=== EXERCISE AIM ===
Repeat the stretch of entries below from the line with "(131, 354) = (306, 588): turquoise" through the line with "(472, 218) = (605, 312): none". Include both ends and add nothing.

=== INFORMATION ===
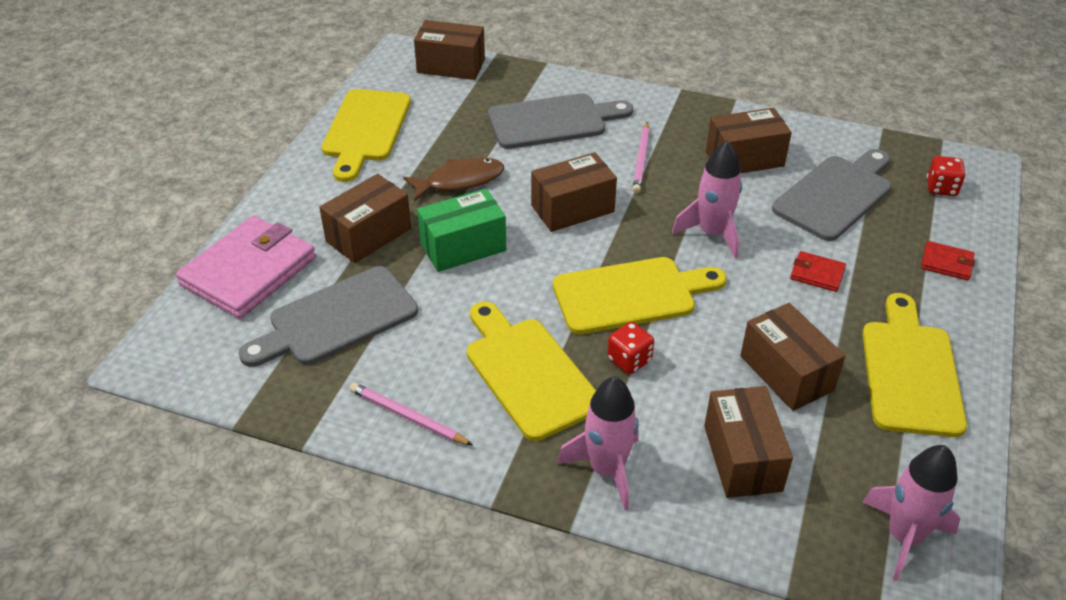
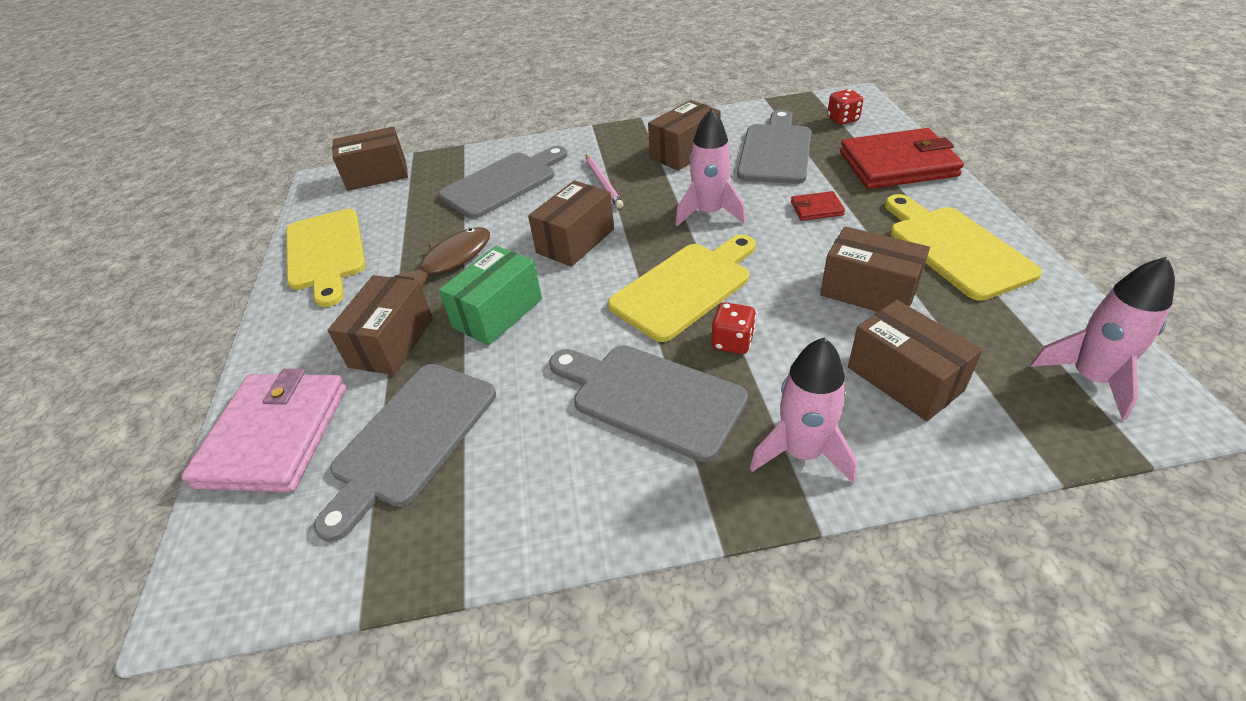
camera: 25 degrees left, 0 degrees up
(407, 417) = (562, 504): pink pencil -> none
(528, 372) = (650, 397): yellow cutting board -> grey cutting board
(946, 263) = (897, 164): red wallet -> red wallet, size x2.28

---

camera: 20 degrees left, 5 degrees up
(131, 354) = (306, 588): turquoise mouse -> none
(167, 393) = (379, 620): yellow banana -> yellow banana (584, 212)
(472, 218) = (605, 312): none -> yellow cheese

=== TASK ANSWER ===
(131, 354) = (306, 588): turquoise mouse -> none
(167, 393) = (379, 620): yellow banana -> yellow banana (584, 212)
(472, 218) = (605, 312): none -> yellow cheese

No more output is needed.